◆ **Your task**
Could you reproduce, exactly as written, every line from the one containing "brown bowling pin: 0 -> 1" through the last line of the records, and nothing else?

(Source material)

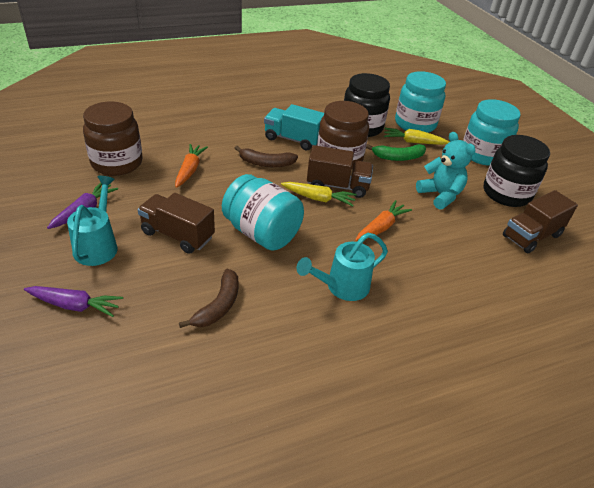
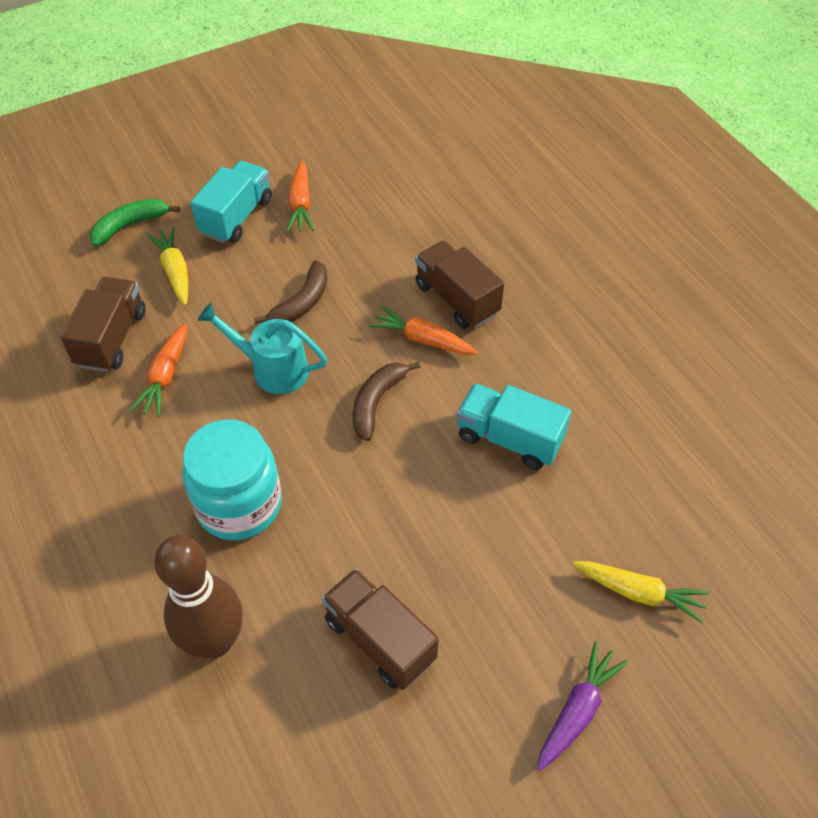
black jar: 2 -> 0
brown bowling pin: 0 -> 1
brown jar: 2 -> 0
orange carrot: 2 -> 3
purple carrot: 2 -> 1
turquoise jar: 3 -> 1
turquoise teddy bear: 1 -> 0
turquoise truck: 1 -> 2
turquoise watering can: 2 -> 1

(End Source material)

◆ **Solution for this exercise**
brown bowling pin: 0 -> 1
brown jar: 2 -> 0
orange carrot: 2 -> 3
purple carrot: 2 -> 1
turquoise jar: 3 -> 1
turquoise teddy bear: 1 -> 0
turquoise truck: 1 -> 2
turquoise watering can: 2 -> 1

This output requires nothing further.